**WHAT THIS TASK INVOLVES**
In the listing that follows, the range to quote begins at the line that has "red cone [274,117,312,169] -> none" and ends after the line that has "none -> pink lamp [378,296,453,399]"; quote it verbatim and add nothing.

BEGIN RECORDS SUPPLIED

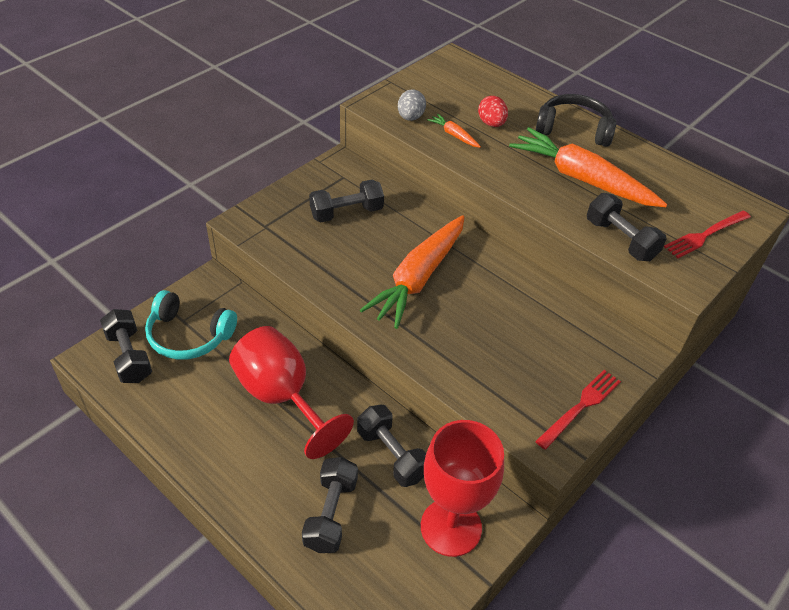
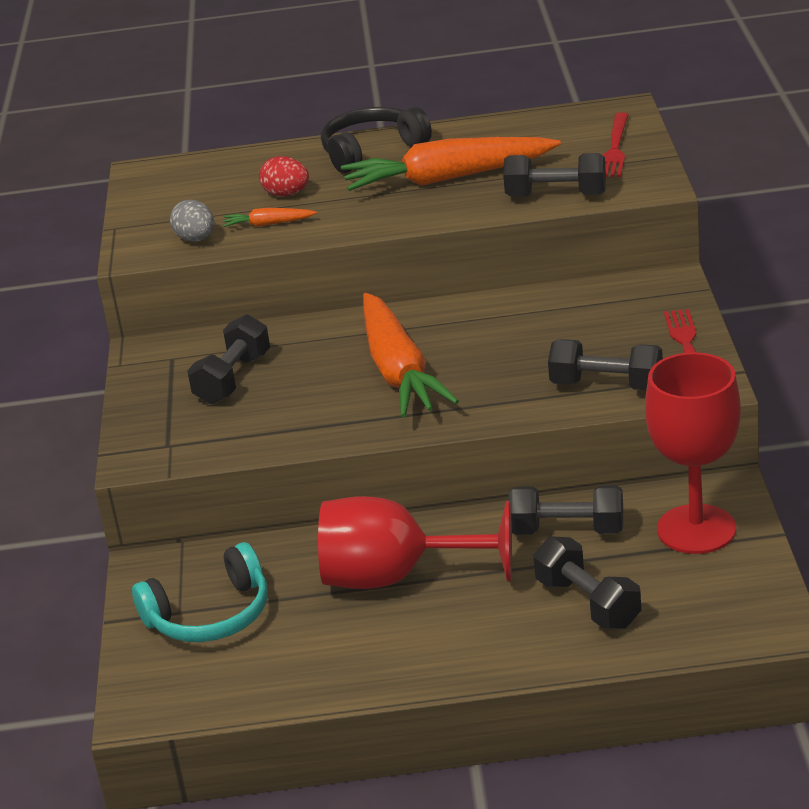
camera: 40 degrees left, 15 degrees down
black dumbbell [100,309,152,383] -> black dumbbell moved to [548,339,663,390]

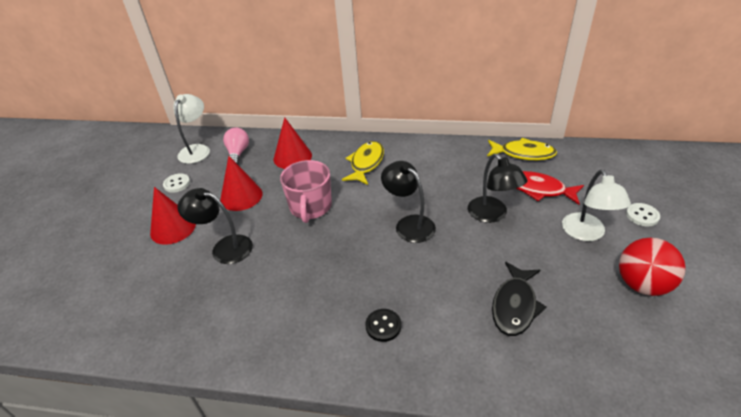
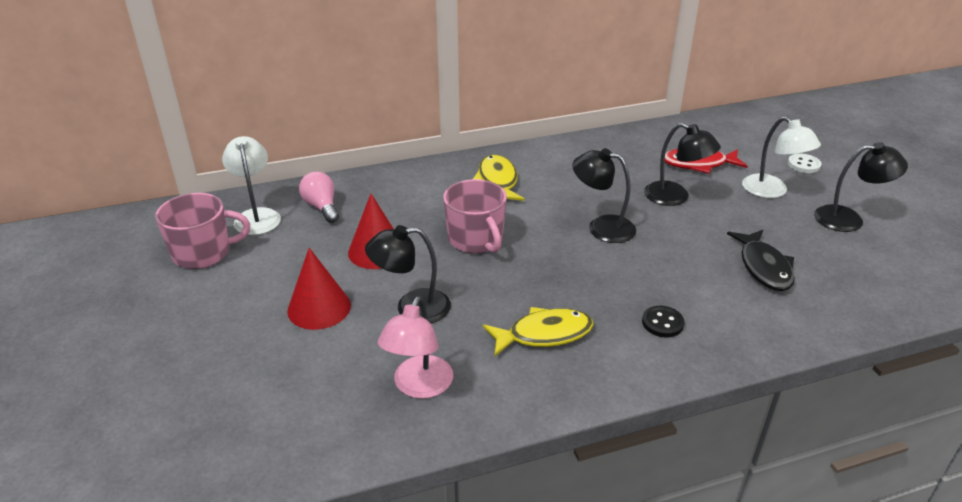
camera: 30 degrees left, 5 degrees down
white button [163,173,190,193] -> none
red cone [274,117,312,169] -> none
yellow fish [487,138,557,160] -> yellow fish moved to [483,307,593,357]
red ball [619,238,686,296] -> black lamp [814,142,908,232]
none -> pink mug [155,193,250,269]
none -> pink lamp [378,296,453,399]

END RECORDS SUPPLIED
BEGIN RECORDS SUPPLIED

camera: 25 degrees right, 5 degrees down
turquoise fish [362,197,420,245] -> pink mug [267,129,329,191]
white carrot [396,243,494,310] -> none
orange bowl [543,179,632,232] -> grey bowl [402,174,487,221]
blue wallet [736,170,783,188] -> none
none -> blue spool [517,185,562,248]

END RECORDS SUPPLIED

**THE ANSWER**
red cone [274,117,312,169] -> none
yellow fish [487,138,557,160] -> yellow fish moved to [483,307,593,357]
red ball [619,238,686,296] -> black lamp [814,142,908,232]
none -> pink mug [155,193,250,269]
none -> pink lamp [378,296,453,399]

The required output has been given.